_Work task:_
Could you restate all of the records below exactly, with the pictures left out?

BEGIN Data supplied

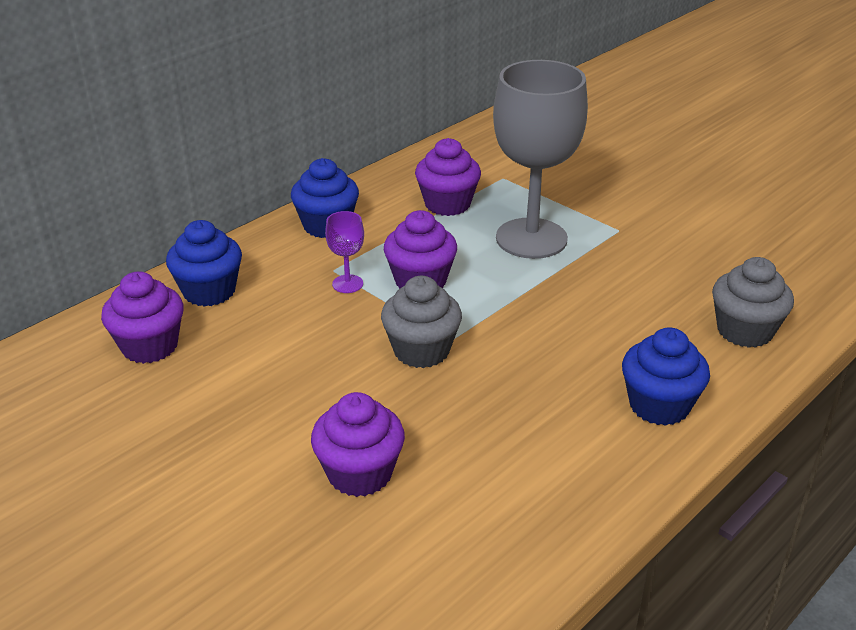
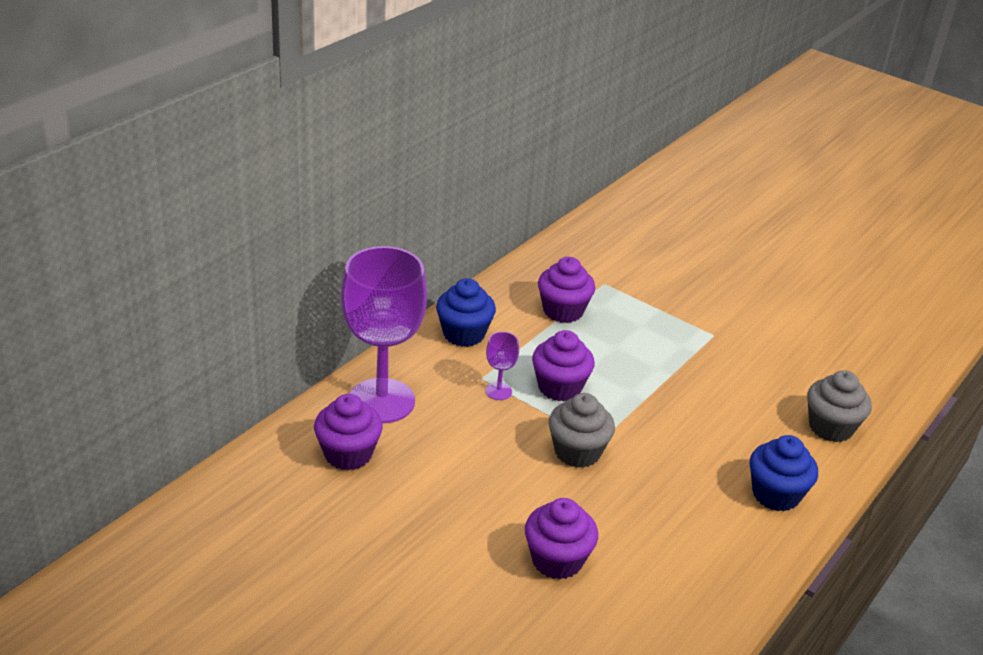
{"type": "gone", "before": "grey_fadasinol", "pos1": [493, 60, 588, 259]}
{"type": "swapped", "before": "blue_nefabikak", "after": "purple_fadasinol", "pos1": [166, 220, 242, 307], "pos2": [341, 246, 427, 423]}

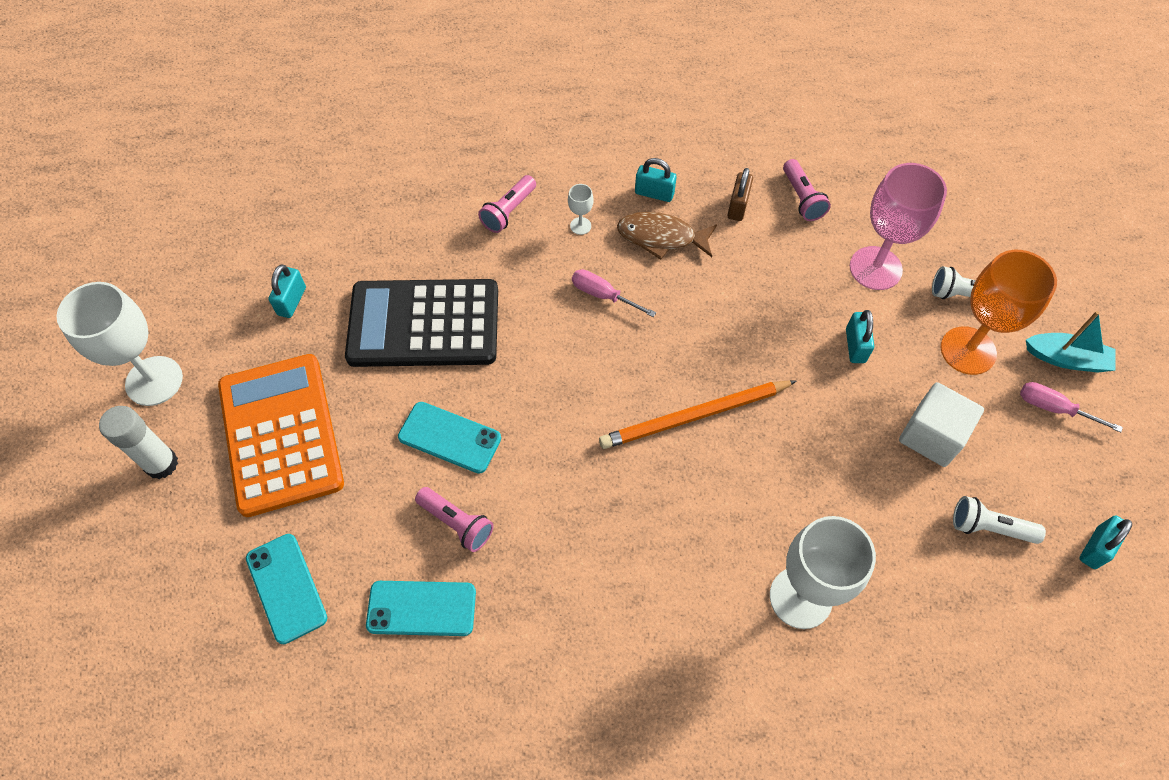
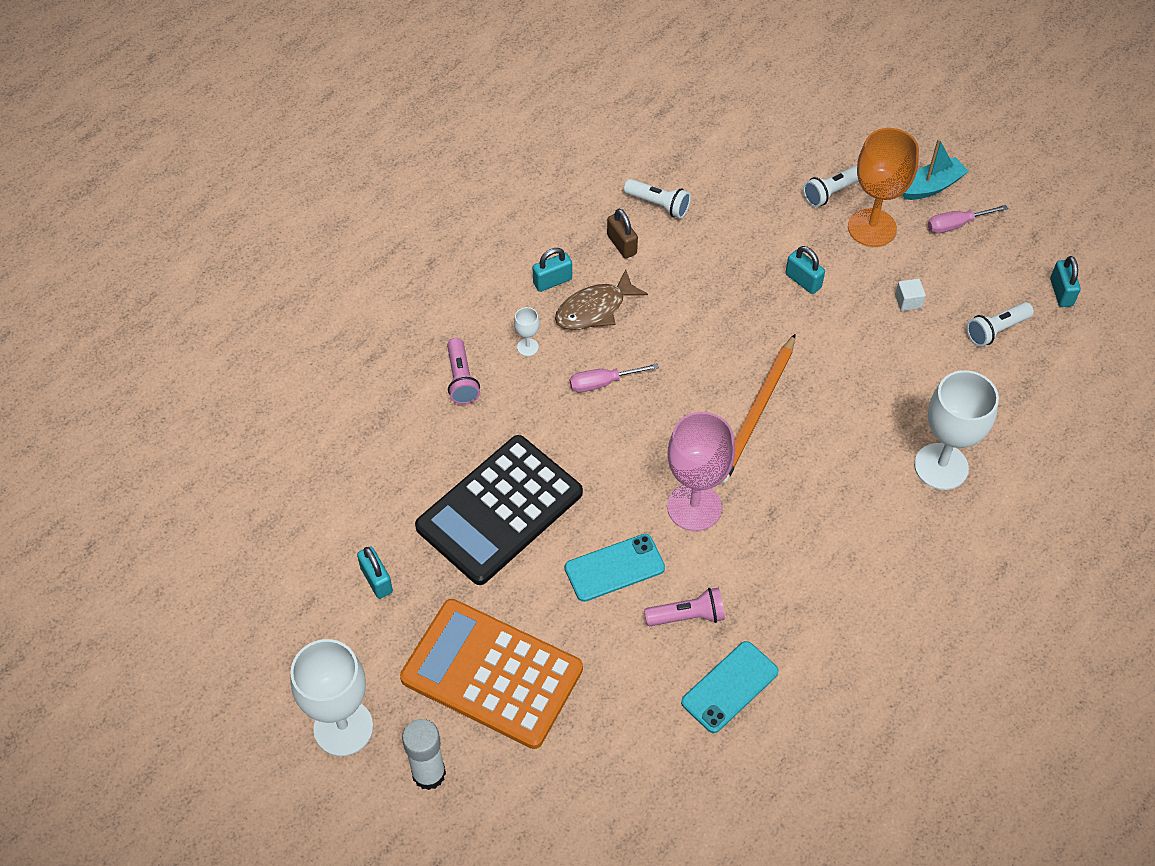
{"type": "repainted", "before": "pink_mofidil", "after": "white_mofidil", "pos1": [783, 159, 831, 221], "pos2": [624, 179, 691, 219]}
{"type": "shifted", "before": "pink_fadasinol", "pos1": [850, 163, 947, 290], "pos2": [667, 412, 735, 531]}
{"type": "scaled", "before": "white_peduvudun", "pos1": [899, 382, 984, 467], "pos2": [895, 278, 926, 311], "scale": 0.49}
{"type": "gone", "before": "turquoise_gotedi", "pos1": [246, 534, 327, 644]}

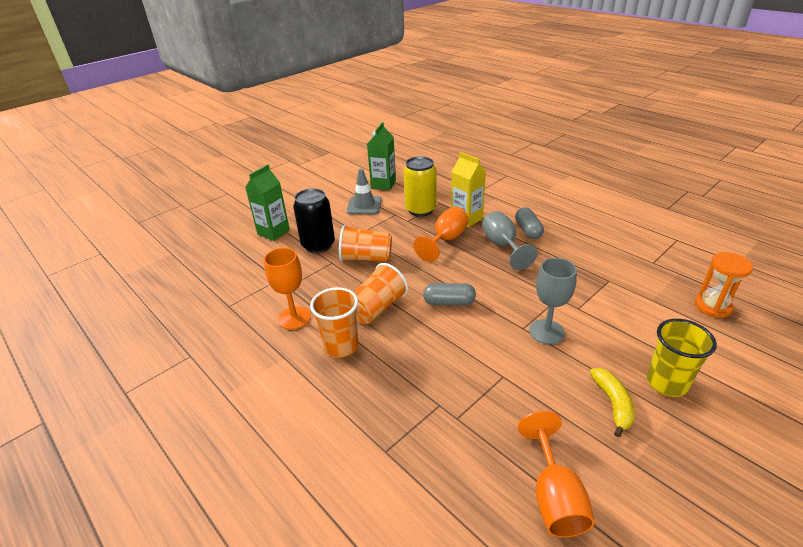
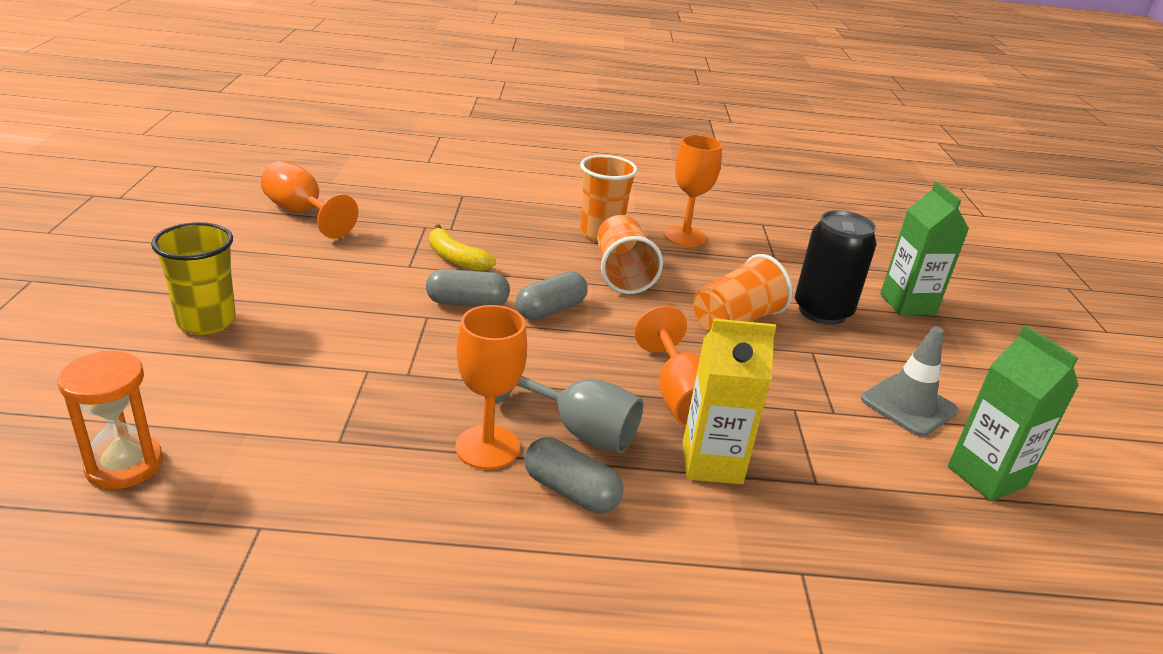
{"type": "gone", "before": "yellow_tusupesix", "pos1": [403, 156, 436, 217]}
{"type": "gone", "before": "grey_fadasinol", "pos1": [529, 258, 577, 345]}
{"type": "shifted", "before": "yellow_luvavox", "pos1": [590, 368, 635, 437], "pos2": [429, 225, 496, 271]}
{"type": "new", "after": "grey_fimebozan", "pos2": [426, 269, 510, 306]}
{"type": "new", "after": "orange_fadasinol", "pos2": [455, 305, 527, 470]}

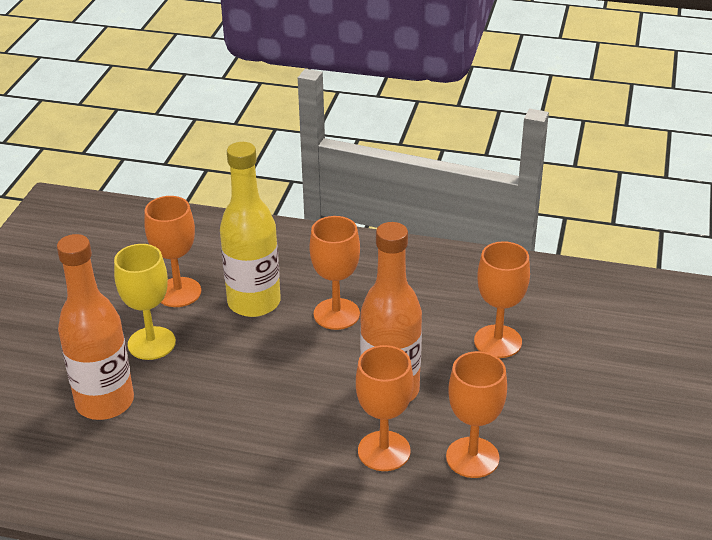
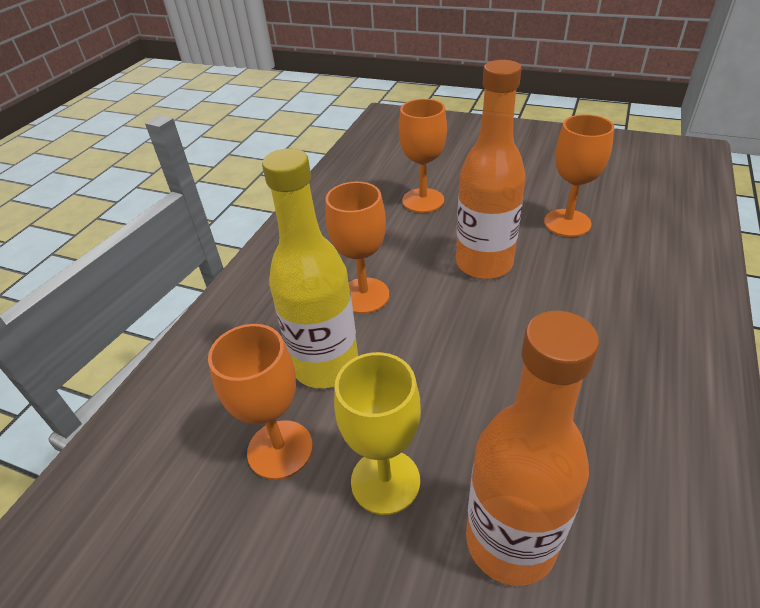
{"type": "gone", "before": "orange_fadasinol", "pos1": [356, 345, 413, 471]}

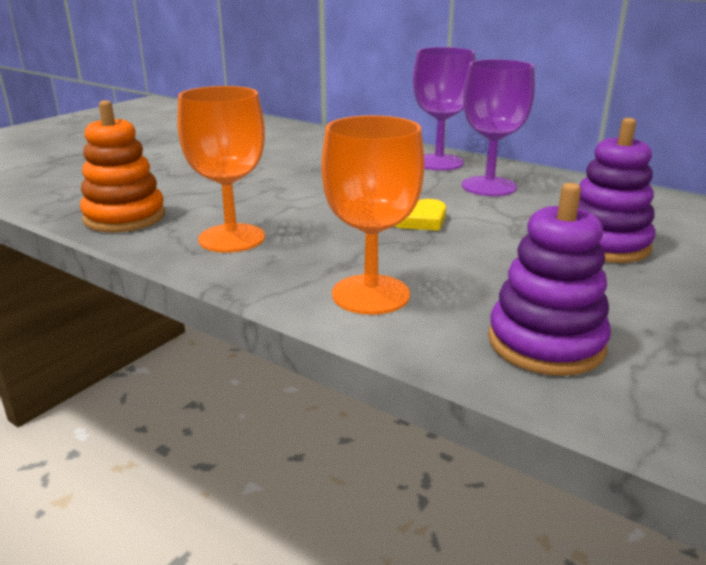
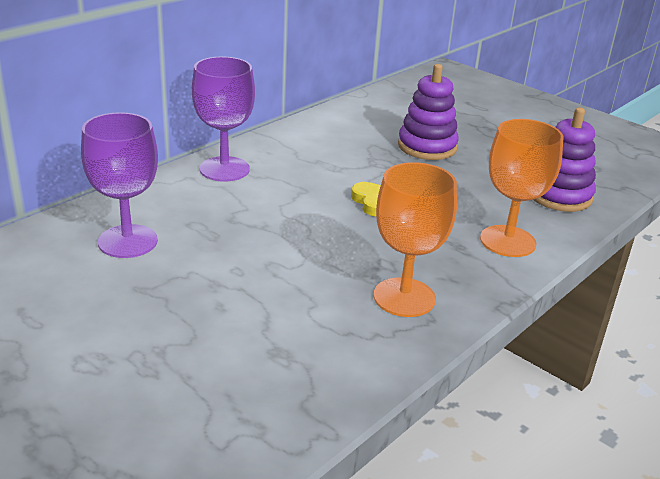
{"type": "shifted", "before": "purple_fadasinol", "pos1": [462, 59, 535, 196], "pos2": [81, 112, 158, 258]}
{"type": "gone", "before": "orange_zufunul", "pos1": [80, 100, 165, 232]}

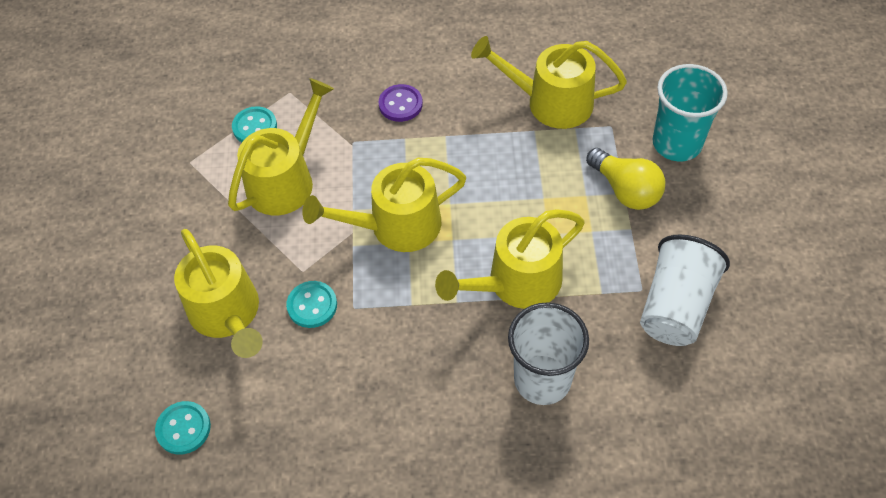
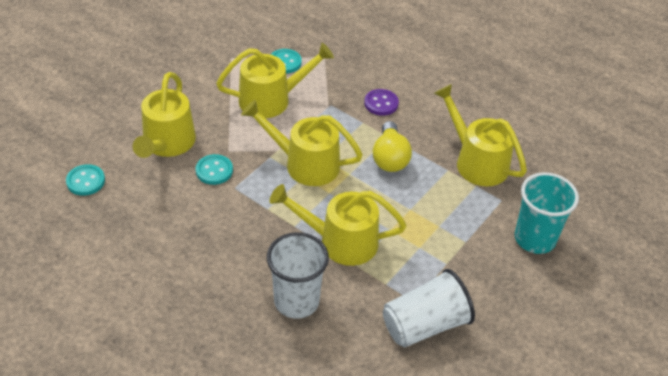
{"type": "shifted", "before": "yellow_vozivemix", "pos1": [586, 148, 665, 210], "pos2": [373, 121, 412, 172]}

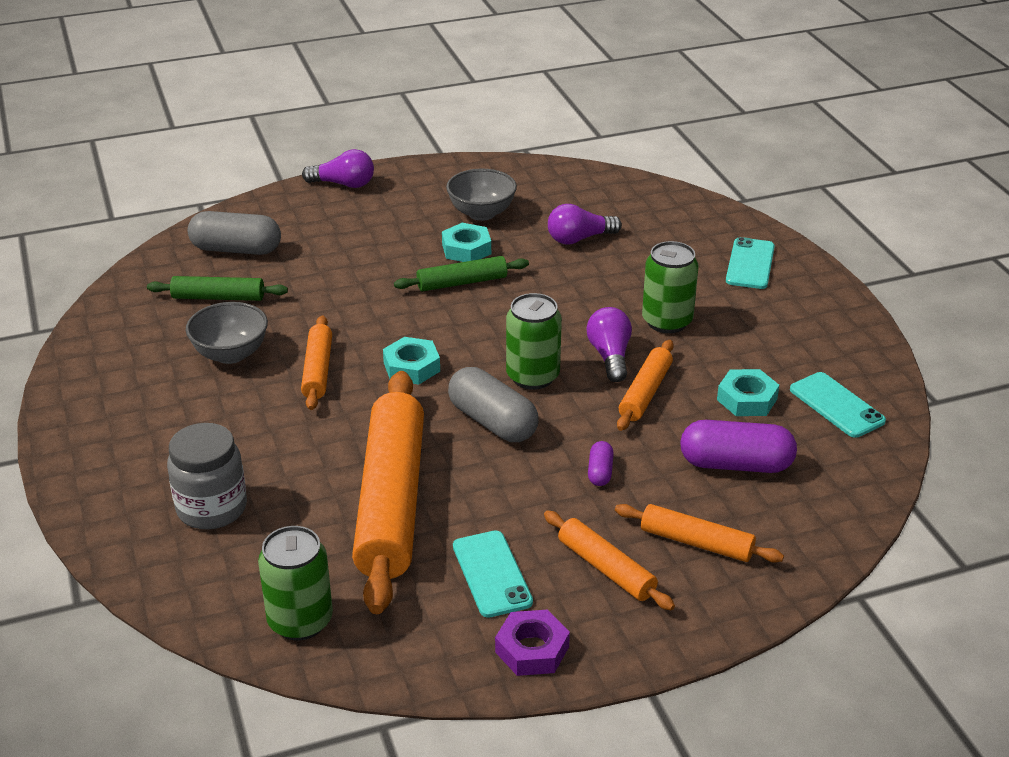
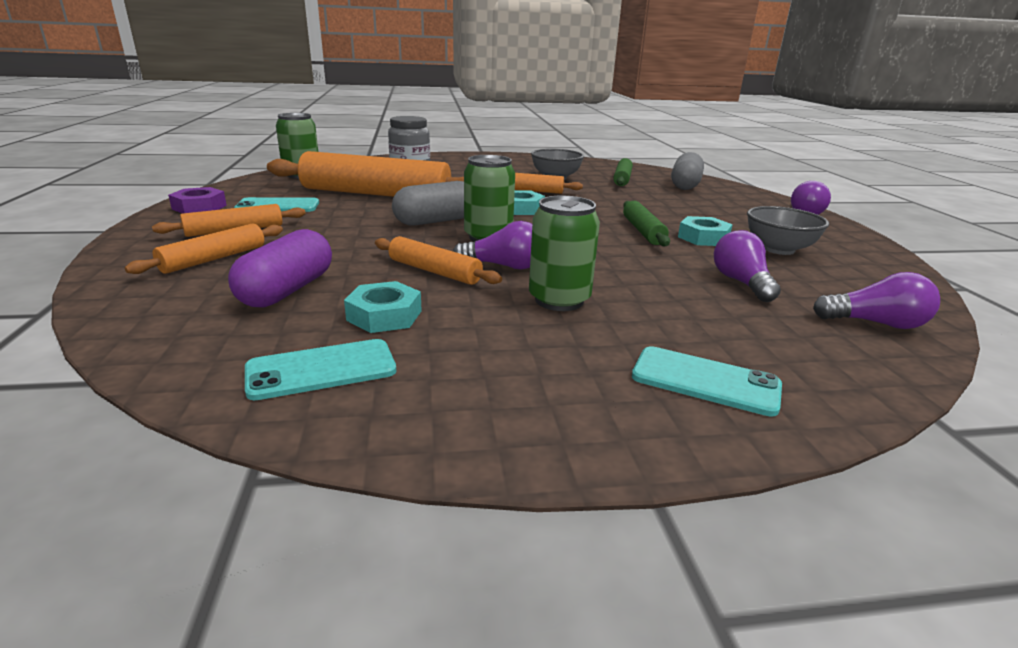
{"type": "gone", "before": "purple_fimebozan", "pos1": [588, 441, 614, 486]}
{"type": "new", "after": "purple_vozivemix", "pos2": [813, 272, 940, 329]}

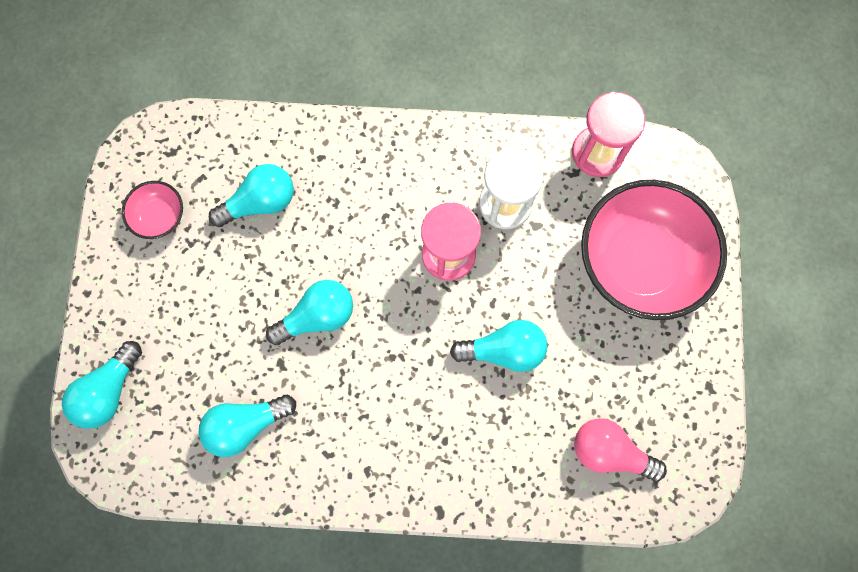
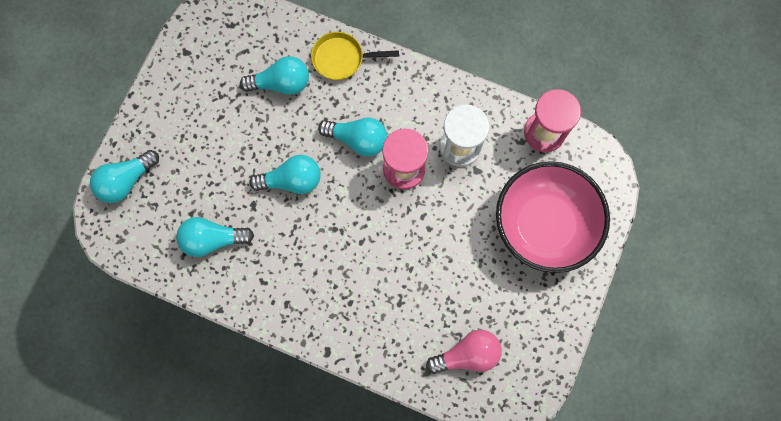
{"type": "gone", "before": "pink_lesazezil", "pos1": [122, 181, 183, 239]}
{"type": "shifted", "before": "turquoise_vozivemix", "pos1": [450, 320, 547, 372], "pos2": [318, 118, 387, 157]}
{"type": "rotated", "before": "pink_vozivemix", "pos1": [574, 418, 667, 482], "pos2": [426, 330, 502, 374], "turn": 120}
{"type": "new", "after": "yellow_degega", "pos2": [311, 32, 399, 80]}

END Data supplied

_Exercise response:_
{"type": "gone", "before": "grey_fadasinol", "pos1": [493, 60, 588, 259]}
{"type": "swapped", "before": "blue_nefabikak", "after": "purple_fadasinol", "pos1": [166, 220, 242, 307], "pos2": [341, 246, 427, 423]}

{"type": "repainted", "before": "pink_mofidil", "after": "white_mofidil", "pos1": [783, 159, 831, 221], "pos2": [624, 179, 691, 219]}
{"type": "shifted", "before": "pink_fadasinol", "pos1": [850, 163, 947, 290], "pos2": [667, 412, 735, 531]}
{"type": "scaled", "before": "white_peduvudun", "pos1": [899, 382, 984, 467], "pos2": [895, 278, 926, 311], "scale": 0.49}
{"type": "gone", "before": "turquoise_gotedi", "pos1": [246, 534, 327, 644]}

{"type": "gone", "before": "yellow_tusupesix", "pos1": [403, 156, 436, 217]}
{"type": "gone", "before": "grey_fadasinol", "pos1": [529, 258, 577, 345]}
{"type": "shifted", "before": "yellow_luvavox", "pos1": [590, 368, 635, 437], "pos2": [429, 225, 496, 271]}
{"type": "new", "after": "grey_fimebozan", "pos2": [426, 269, 510, 306]}
{"type": "new", "after": "orange_fadasinol", "pos2": [455, 305, 527, 470]}

{"type": "gone", "before": "orange_fadasinol", "pos1": [356, 345, 413, 471]}

{"type": "shifted", "before": "purple_fadasinol", "pos1": [462, 59, 535, 196], "pos2": [81, 112, 158, 258]}
{"type": "gone", "before": "orange_zufunul", "pos1": [80, 100, 165, 232]}

{"type": "shifted", "before": "yellow_vozivemix", "pos1": [586, 148, 665, 210], "pos2": [373, 121, 412, 172]}

{"type": "gone", "before": "purple_fimebozan", "pos1": [588, 441, 614, 486]}
{"type": "new", "after": "purple_vozivemix", "pos2": [813, 272, 940, 329]}

{"type": "gone", "before": "pink_lesazezil", "pos1": [122, 181, 183, 239]}
{"type": "shifted", "before": "turquoise_vozivemix", "pos1": [450, 320, 547, 372], "pos2": [318, 118, 387, 157]}
{"type": "rotated", "before": "pink_vozivemix", "pos1": [574, 418, 667, 482], "pos2": [426, 330, 502, 374], "turn": 120}
{"type": "new", "after": "yellow_degega", "pos2": [311, 32, 399, 80]}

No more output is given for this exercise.